List each line below that contains the word "countertop" and copy it in full. Case counts.

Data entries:
----

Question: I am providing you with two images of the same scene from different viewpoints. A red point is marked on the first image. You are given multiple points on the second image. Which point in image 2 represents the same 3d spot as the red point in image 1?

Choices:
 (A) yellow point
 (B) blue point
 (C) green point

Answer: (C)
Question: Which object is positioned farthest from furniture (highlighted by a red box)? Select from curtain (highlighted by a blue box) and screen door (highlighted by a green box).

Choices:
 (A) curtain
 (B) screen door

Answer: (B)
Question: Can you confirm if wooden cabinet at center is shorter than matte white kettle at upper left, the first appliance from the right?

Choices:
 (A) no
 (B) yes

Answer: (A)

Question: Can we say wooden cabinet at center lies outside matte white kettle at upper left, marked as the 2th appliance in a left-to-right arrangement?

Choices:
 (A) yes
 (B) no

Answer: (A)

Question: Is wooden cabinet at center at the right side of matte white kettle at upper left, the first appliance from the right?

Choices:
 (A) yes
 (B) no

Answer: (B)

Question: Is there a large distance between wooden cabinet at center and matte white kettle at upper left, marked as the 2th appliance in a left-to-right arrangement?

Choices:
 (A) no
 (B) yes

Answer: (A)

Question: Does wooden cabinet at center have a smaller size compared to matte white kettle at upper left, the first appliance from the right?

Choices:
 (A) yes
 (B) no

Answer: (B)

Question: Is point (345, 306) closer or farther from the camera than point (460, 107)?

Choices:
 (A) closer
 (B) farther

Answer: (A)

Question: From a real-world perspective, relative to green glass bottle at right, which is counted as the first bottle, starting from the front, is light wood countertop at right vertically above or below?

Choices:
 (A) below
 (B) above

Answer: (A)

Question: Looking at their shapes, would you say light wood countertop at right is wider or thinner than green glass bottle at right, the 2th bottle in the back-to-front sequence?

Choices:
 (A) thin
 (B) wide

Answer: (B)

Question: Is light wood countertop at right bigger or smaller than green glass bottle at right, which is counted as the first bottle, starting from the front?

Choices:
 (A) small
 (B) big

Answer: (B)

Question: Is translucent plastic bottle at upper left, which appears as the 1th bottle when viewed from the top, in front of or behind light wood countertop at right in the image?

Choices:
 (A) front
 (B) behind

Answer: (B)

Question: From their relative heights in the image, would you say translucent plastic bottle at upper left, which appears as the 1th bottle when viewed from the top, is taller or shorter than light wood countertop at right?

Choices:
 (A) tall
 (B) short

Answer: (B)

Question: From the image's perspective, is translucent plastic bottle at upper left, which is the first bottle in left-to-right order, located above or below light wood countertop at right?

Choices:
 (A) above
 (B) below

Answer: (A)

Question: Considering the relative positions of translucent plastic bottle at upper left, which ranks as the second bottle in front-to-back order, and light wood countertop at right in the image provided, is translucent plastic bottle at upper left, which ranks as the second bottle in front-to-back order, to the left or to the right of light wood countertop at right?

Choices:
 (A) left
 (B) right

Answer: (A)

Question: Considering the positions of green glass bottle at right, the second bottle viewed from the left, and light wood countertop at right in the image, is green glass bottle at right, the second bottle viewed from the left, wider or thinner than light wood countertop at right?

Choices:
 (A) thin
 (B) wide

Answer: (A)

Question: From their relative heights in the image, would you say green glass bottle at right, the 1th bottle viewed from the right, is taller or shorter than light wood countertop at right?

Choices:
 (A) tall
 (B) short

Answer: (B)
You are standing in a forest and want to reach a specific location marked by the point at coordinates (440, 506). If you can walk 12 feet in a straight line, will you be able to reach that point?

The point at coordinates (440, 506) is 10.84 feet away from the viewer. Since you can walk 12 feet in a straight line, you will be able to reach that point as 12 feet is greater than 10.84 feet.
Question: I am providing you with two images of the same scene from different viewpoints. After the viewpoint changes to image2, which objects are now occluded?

----

Reply:
Question: From a real-world perspective, relative to green glass bottle at right, which is counted as the first bottle, starting from the front, is light wood countertop at right vertically above or below?
Question: Looking at their shapes, would you say light wood countertop at right is wider or thinner than green glass bottle at right, the 2th bottle in the back-to-front sequence?
Question: Is light wood countertop at right bigger or smaller than green glass bottle at right, which is counted as the first bottle, starting from the front?
Question: Is translucent plastic bottle at upper left, which appears as the 1th bottle when viewed from the top, in front of or behind light wood countertop at right in the image?
Question: From their relative heights in the image, would you say translucent plastic bottle at upper left, which appears as the 1th bottle when viewed from the top, is taller or shorter than light wood countertop at right?
Question: From the image's perspective, is translucent plastic bottle at upper left, which is the first bottle in left-to-right order, located above or below light wood countertop at right?
Question: Considering the relative positions of translucent plastic bottle at upper left, which ranks as the second bottle in front-to-back order, and light wood countertop at right in the image provided, is translucent plastic bottle at upper left, which ranks as the second bottle in front-to-back order, to the left or to the right of light wood countertop at right?
Question: Considering the positions of green glass bottle at right, the second bottle viewed from the left, and light wood countertop at right in the image, is green glass bottle at right, the second bottle viewed from the left, wider or thinner than light wood countertop at right?
Question: From their relative heights in the image, would you say green glass bottle at right, the 1th bottle viewed from the right, is taller or shorter than light wood countertop at right?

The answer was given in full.